_ACTIVITY_:
Lines before the one containing "cyan cross: moved" are left out; that line and every line after it, through the end of the records, are to be reproduced exactly.
....
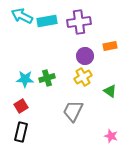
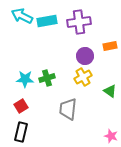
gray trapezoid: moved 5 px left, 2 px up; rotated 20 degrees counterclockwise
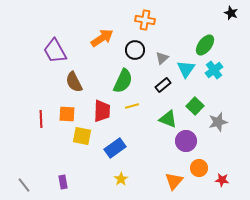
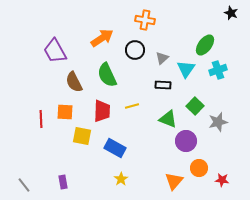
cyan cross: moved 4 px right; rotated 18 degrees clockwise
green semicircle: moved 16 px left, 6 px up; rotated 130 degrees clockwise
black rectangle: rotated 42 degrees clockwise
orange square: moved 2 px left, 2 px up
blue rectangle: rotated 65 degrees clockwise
....
_EXERCISE ANSWER_:
cyan cross: moved 4 px right; rotated 18 degrees clockwise
green semicircle: moved 16 px left, 6 px up; rotated 130 degrees clockwise
black rectangle: rotated 42 degrees clockwise
orange square: moved 2 px left, 2 px up
blue rectangle: rotated 65 degrees clockwise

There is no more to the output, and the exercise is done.